> _DATA_
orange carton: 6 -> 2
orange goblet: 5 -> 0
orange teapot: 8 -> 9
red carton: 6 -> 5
==
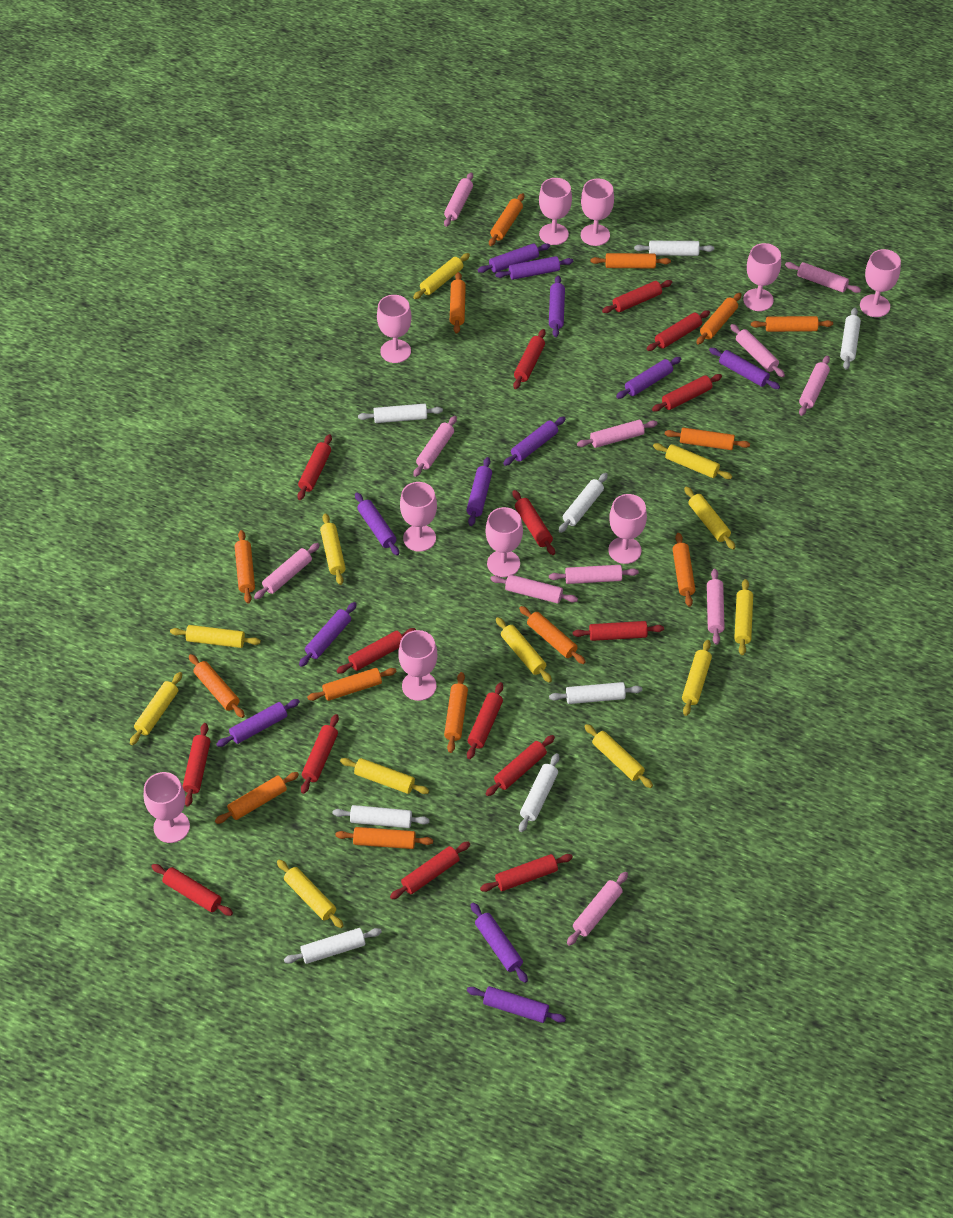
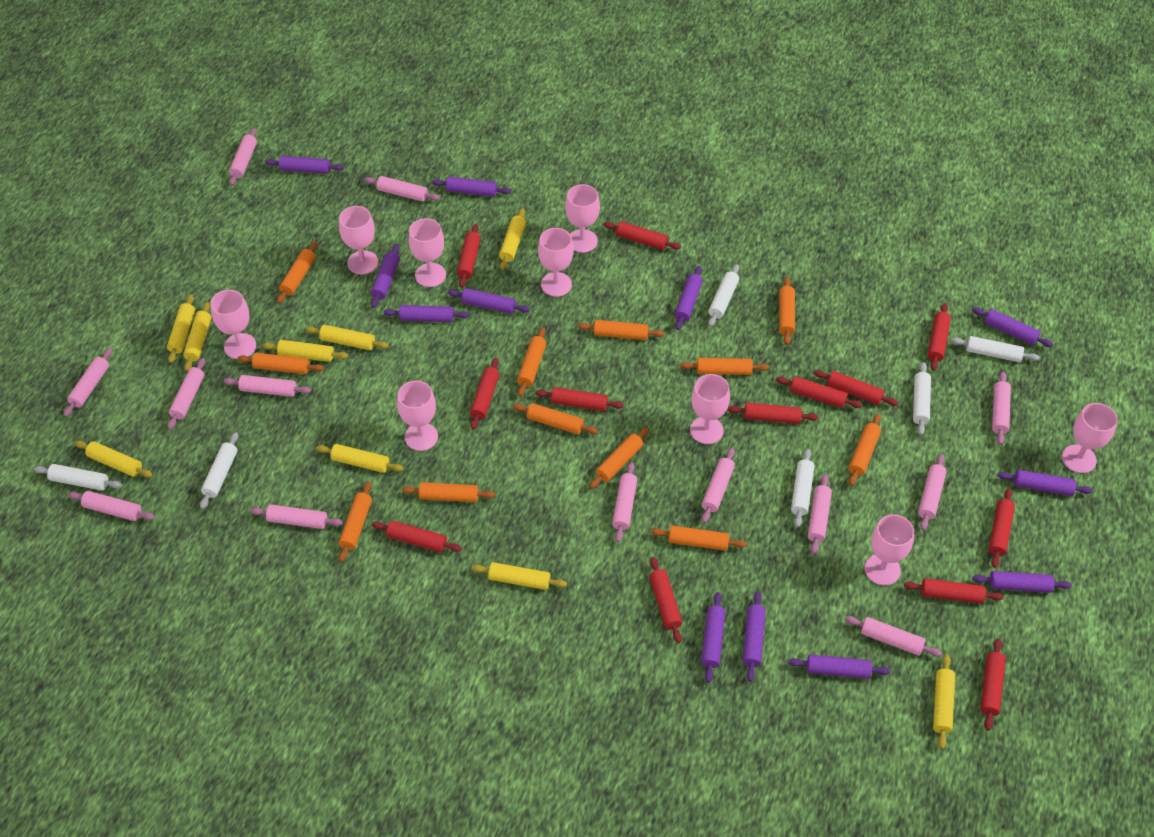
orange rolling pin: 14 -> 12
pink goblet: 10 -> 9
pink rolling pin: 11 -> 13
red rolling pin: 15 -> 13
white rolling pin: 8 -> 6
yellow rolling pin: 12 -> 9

> _PROBLEM TO WORK ON_
Reproduce word for word the material above, beginning with the line that contains "pink goblet: 10 -> 9" and ending with the line that contains "yellow rolling pin: 12 -> 9".

> _REPLY TO THE TASK_
pink goblet: 10 -> 9
pink rolling pin: 11 -> 13
red rolling pin: 15 -> 13
white rolling pin: 8 -> 6
yellow rolling pin: 12 -> 9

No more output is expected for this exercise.